### [Work to complete]
In this data, count the lines in which "cobalt" appears and give only that number.

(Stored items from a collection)
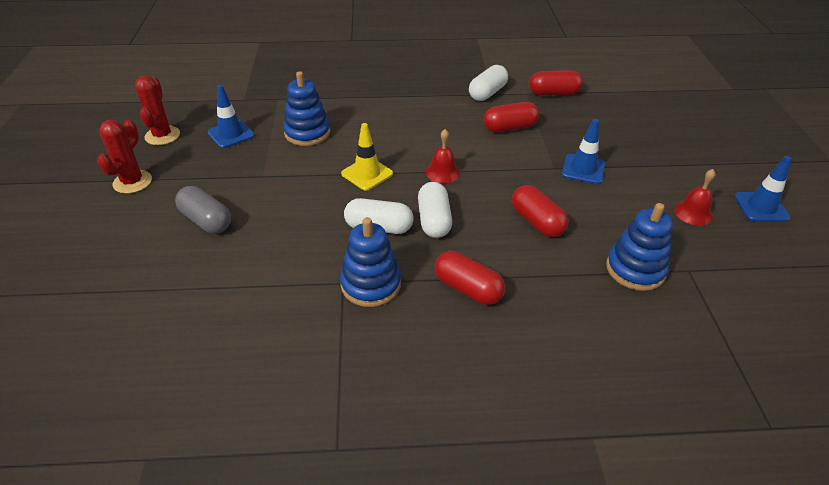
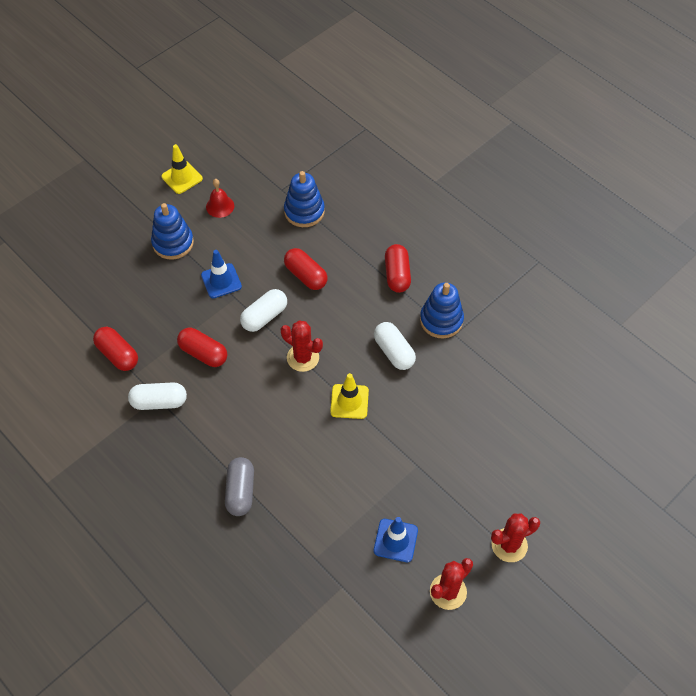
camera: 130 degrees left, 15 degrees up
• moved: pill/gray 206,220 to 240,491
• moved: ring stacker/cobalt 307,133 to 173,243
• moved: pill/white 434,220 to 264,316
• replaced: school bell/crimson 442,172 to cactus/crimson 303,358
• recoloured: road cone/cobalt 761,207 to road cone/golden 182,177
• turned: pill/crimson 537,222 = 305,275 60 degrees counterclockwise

### [Result of this exercise]
2